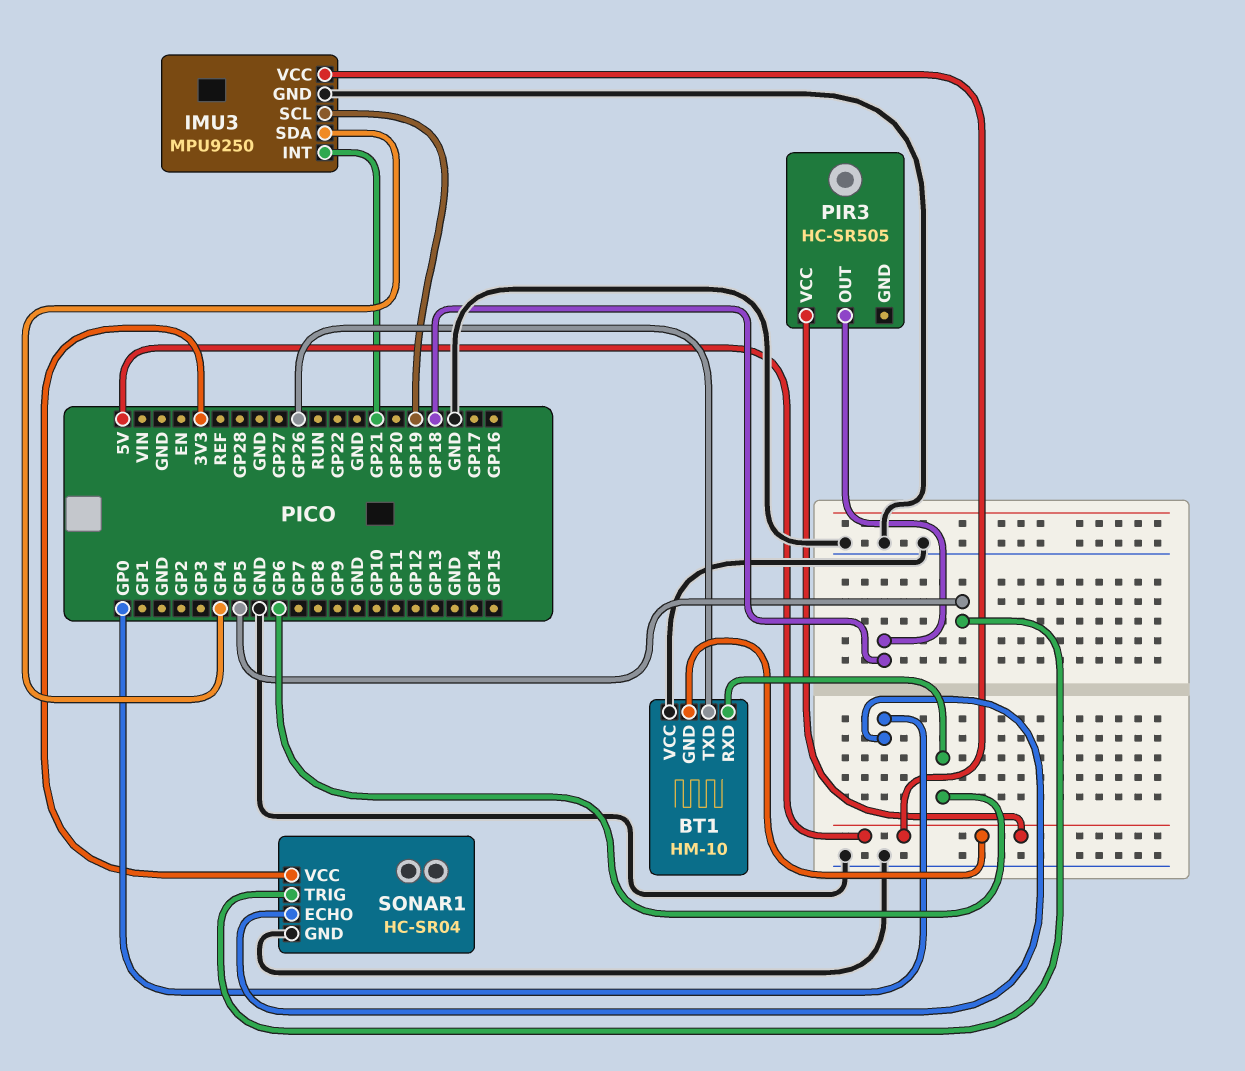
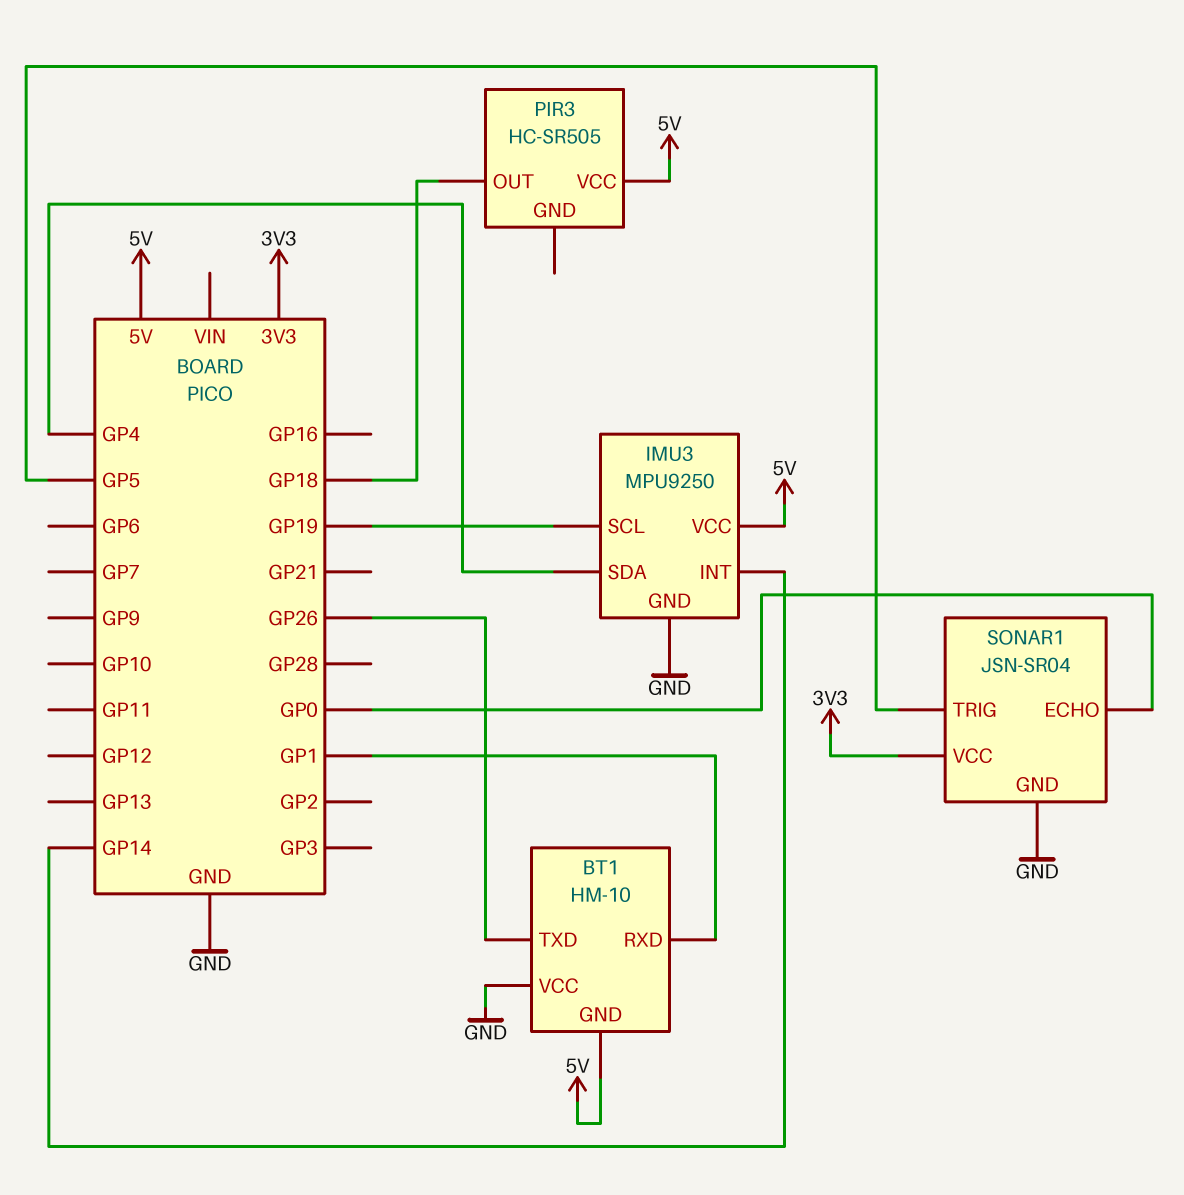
BT1 pin RXD: GP6 -> GP1
IMU3 pin INT: GP21 -> GP14
SONAR1: HC-SR04 -> JSN-SR04

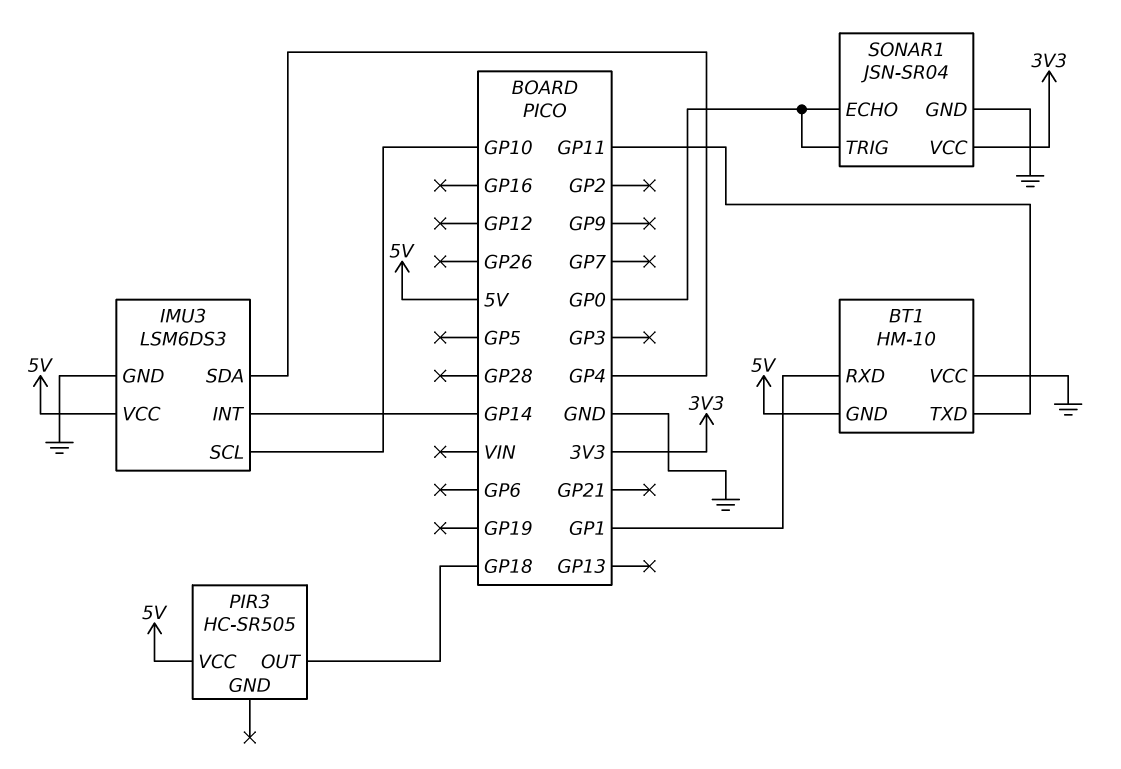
BT1 pin TXD: GP26 -> GP11
IMU3: MPU9250 -> LSM6DS3
IMU3 pin SCL: GP19 -> GP10
SONAR1 pin TRIG: GP5 -> GP0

*PROMPT:*
Please set down each entry word for word, without its images.

*RESULT OF THE EXERCISE:*
BT1 pin RXD: GP6 -> GP1
IMU3 pin INT: GP21 -> GP14
SONAR1: HC-SR04 -> JSN-SR04

BT1 pin TXD: GP26 -> GP11
IMU3: MPU9250 -> LSM6DS3
IMU3 pin SCL: GP19 -> GP10
SONAR1 pin TRIG: GP5 -> GP0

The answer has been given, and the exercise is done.